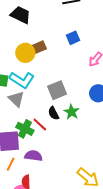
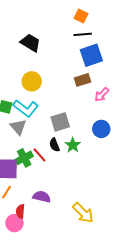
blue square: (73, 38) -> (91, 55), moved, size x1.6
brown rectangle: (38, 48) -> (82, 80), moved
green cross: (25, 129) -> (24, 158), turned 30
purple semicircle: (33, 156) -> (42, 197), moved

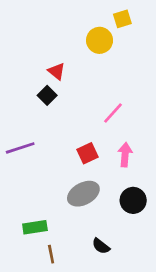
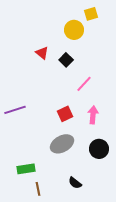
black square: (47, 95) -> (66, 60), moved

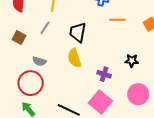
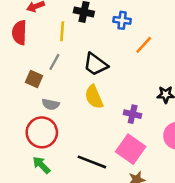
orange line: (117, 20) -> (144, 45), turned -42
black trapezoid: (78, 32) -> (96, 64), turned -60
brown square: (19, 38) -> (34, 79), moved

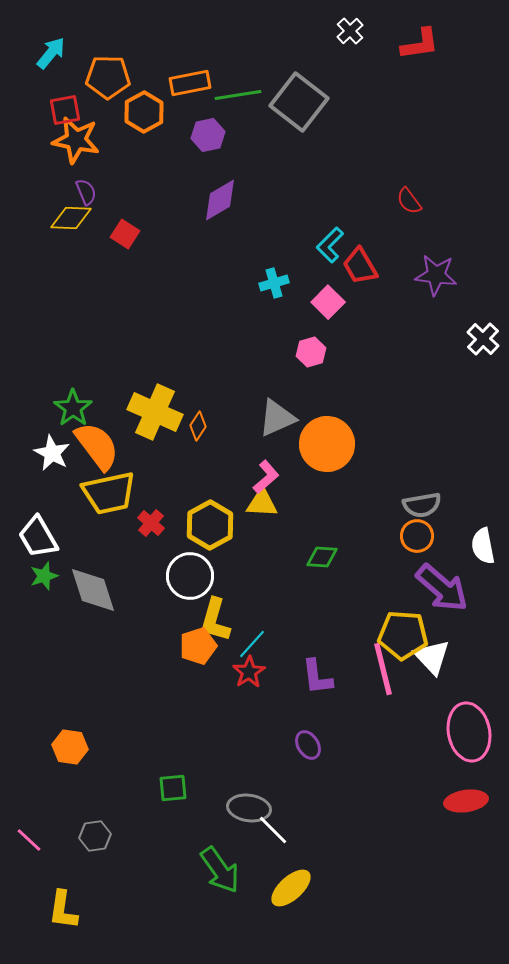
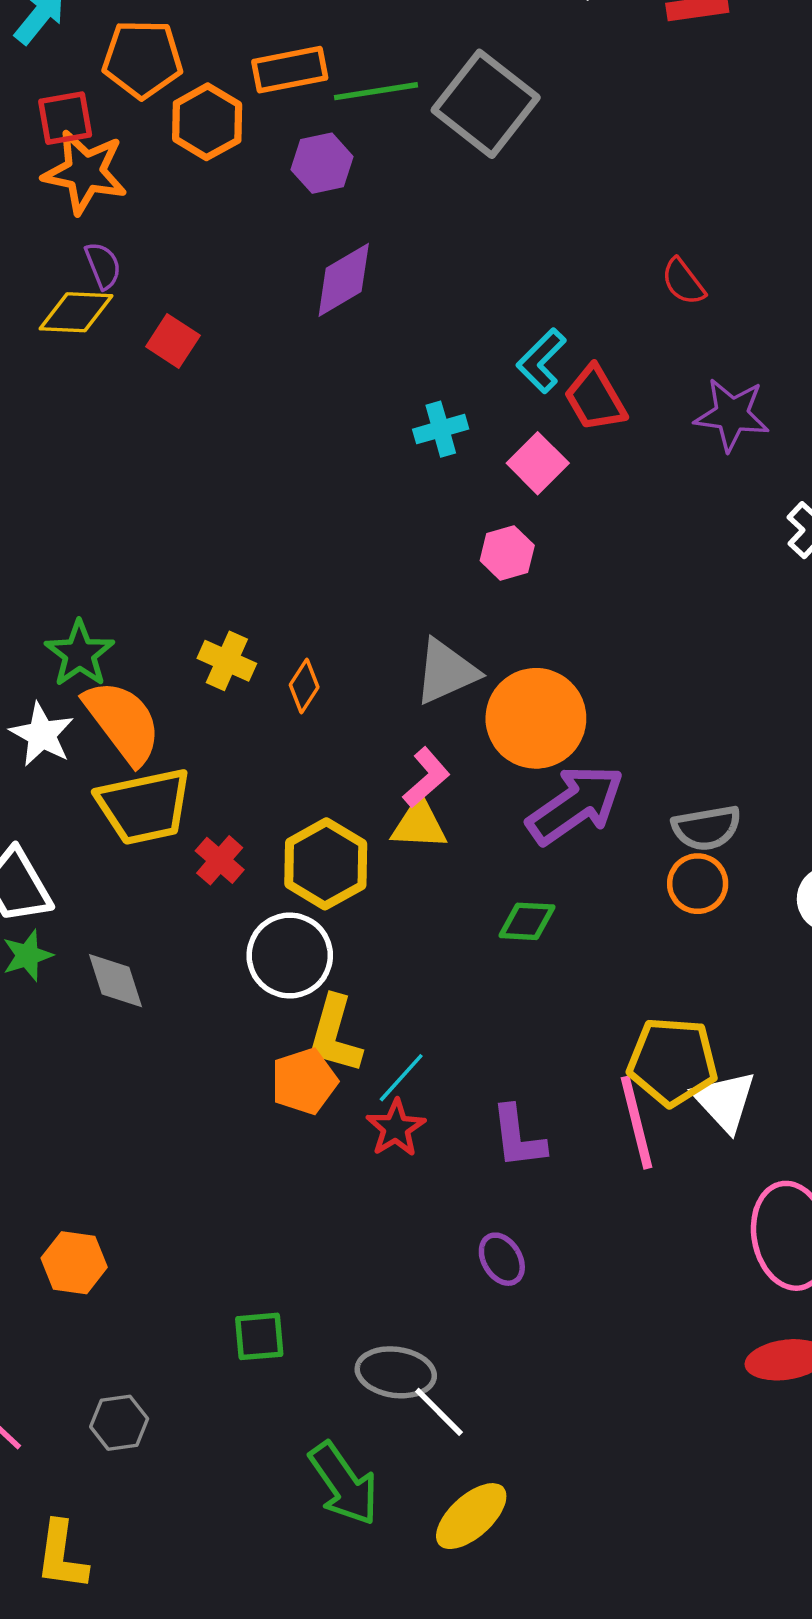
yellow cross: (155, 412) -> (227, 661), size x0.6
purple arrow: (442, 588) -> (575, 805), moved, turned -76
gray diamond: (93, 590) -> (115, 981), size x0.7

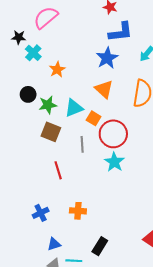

--

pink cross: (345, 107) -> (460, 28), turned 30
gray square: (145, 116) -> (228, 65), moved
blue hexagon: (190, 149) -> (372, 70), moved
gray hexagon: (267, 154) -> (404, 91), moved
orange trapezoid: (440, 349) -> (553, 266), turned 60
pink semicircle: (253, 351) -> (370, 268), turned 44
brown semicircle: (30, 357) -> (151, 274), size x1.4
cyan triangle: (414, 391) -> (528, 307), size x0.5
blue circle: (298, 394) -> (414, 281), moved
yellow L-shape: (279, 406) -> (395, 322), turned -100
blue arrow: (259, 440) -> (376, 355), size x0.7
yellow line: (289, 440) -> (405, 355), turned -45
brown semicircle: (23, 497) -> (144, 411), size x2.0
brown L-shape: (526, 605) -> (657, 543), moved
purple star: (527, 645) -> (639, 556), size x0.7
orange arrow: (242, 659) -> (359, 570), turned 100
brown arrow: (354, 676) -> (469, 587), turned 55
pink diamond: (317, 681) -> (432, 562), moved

--

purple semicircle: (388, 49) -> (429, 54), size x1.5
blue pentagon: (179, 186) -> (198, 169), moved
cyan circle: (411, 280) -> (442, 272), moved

The task:
Look above for the line with "blue square: (73, 38)", then print it and each line after it down to and including the line with "gray diamond: (93, 590)". Leave out the pictures and keep the wording exact.

Result below:
blue square: (73, 38) -> (91, 55), moved, size x1.6
brown rectangle: (38, 48) -> (82, 80), moved
green cross: (25, 129) -> (24, 158), turned 30
purple semicircle: (33, 156) -> (42, 197), moved

black square: (47, 95) -> (66, 60), moved

orange line: (117, 20) -> (144, 45), turned -42
black trapezoid: (78, 32) -> (96, 64), turned -60
brown square: (19, 38) -> (34, 79), moved

yellow cross: (155, 412) -> (227, 661), size x0.6
purple arrow: (442, 588) -> (575, 805), moved, turned -76
gray diamond: (93, 590) -> (115, 981), size x0.7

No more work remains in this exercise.